→ **WHAT IS REQUIRED**: For the listing that follows, give again exactly the lines from the one with "orange brick D9:F9" to the one with "red brick O9 level 1 -> red cone O9 level 1", including both.

→ **PROVIDED DATA**:

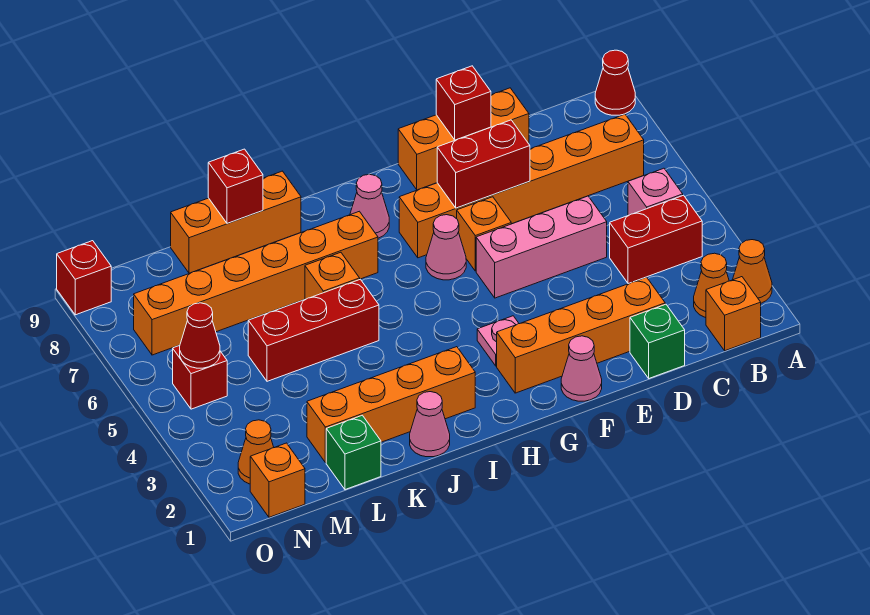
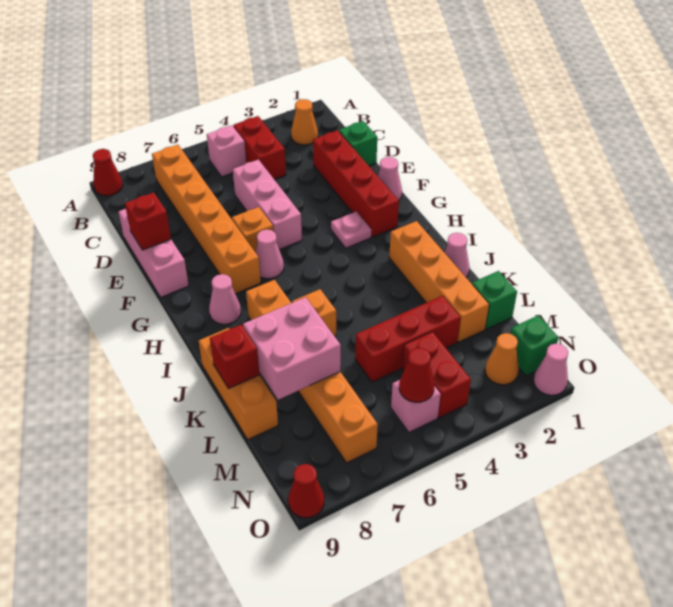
orange cone A2 level 1 -> none
orange brick B1 level 1 -> none
orange brick D2:G2 level 1 -> red brick D2:G2 level 1
orange brick D9:F9 level 1 -> pink brick D9:F9 level 1
red brick E7:F7 level 2 -> red brick M4:N4 level 1
red brick J5:L5 level 1 -> red brick L3:L5 level 1
none -> pink brick K7:L8 level 2
orange brick N1 level 1 -> green brick N1 level 1
red brick N5 level 1 -> pink brick N5 level 1
none -> pink cone O1 level 1
red brick O9 level 1 -> red cone O9 level 1

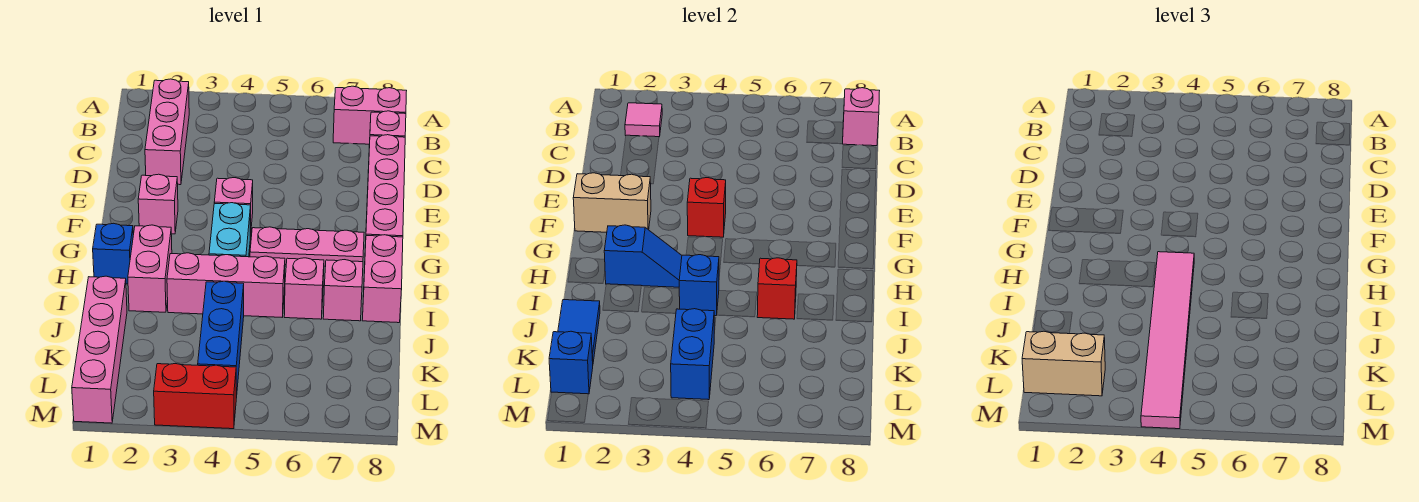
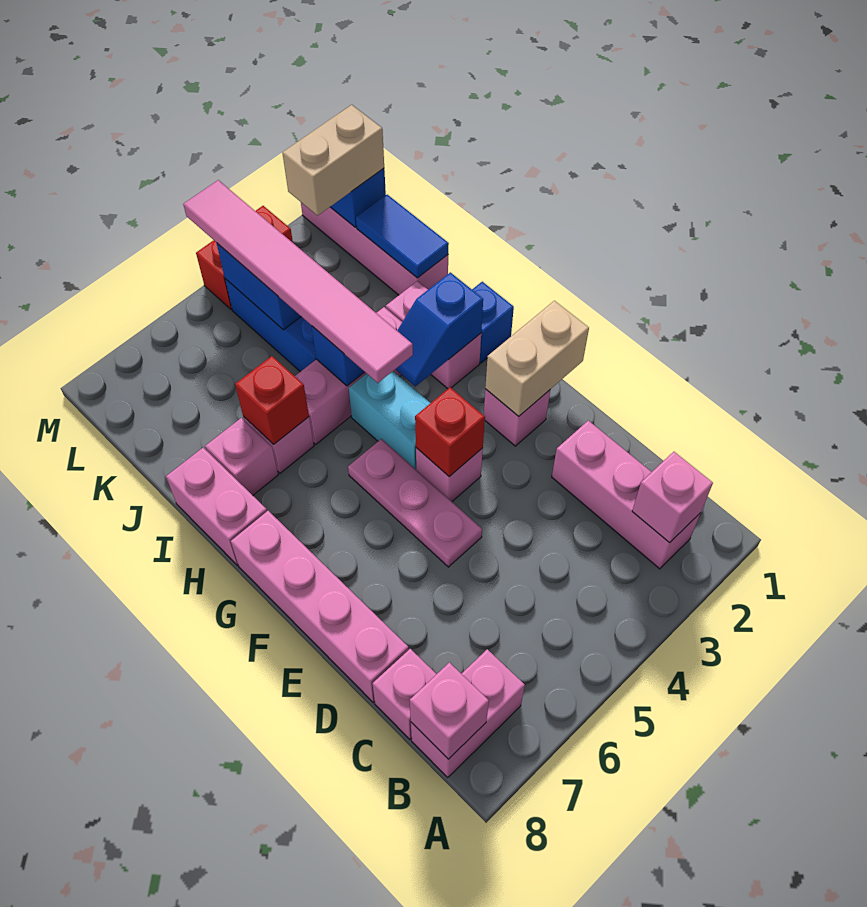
pink tile B2 level 2 -> pink brick B2 level 2
pink plate G5:G7 level 1 -> pink plate E5:G5 level 1

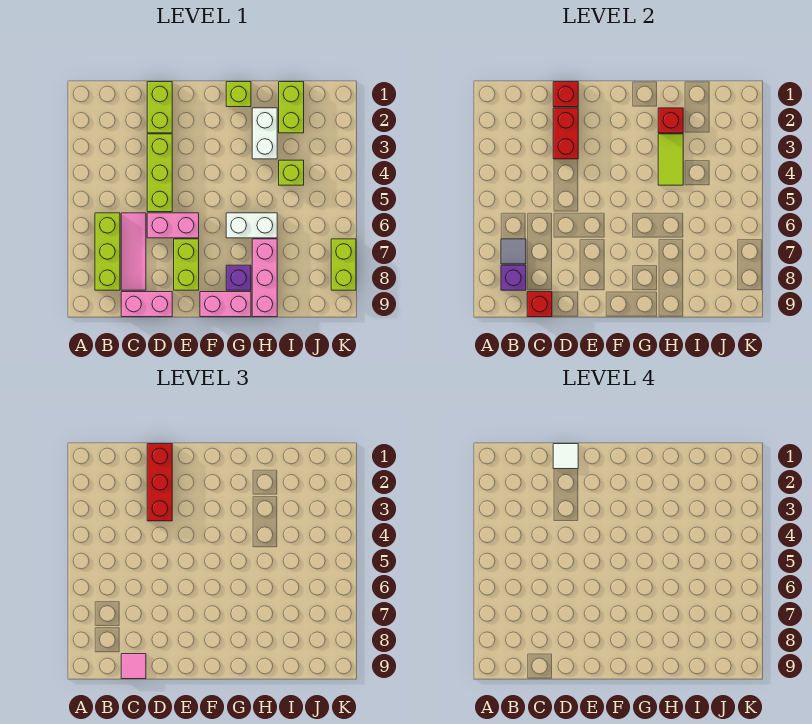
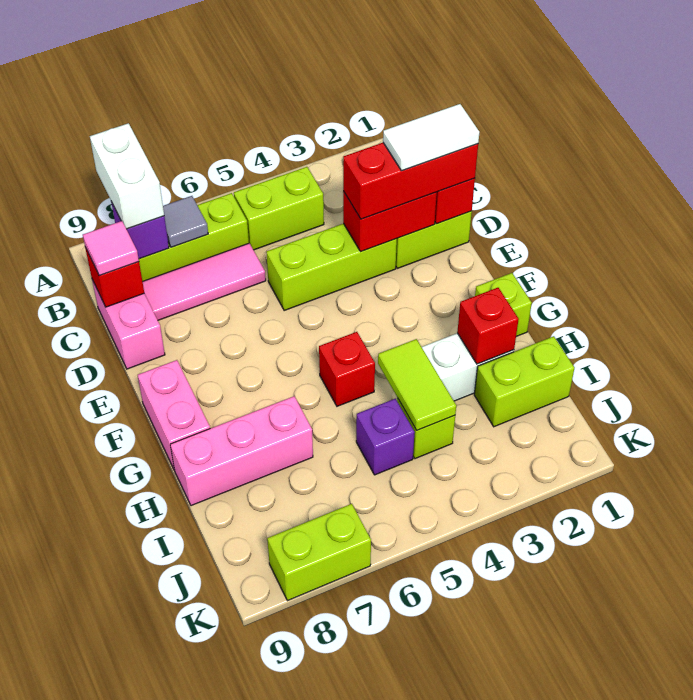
white tile D1 level 4 -> white tile D1:D2 level 4
pink brick D6:E6 level 1 -> none
lime brick E7:E8 level 1 -> lime brick B4:B5 level 1
none -> red brick G5 level 1
white brick G6:H6 level 1 -> white brick A8:B8 level 3
purple brick G8 level 1 -> purple brick I5 level 1
lime tile H3:H4 level 2 -> lime tile H4:I4 level 2

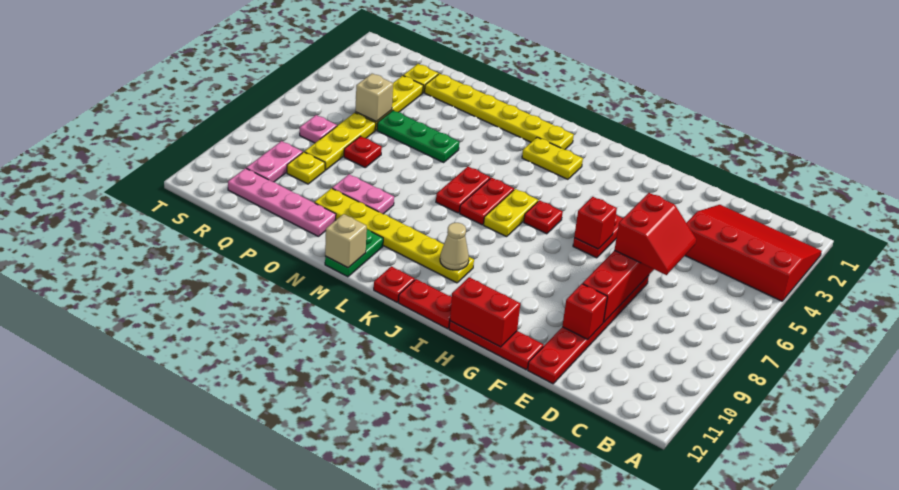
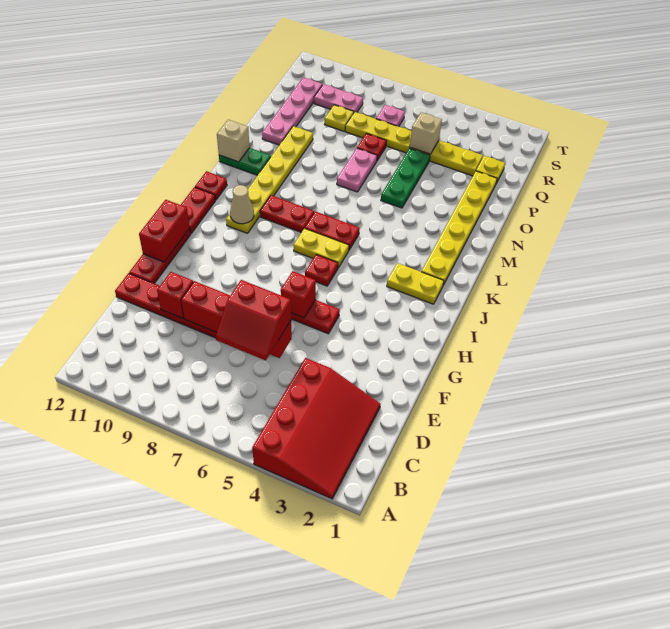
yellow plate J3:K3 level 1 -> yellow plate J2:J3 level 1
red plate L6:L7 level 1 -> red plate K8:K9 level 1
pink plate N9:O9 level 1 -> pink plate N7:O7 level 1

→ **ANSWER SECTION**:
orange brick D9:F9 level 1 -> pink brick D9:F9 level 1
red brick E7:F7 level 2 -> red brick M4:N4 level 1
red brick J5:L5 level 1 -> red brick L3:L5 level 1
none -> pink brick K7:L8 level 2
orange brick N1 level 1 -> green brick N1 level 1
red brick N5 level 1 -> pink brick N5 level 1
none -> pink cone O1 level 1
red brick O9 level 1 -> red cone O9 level 1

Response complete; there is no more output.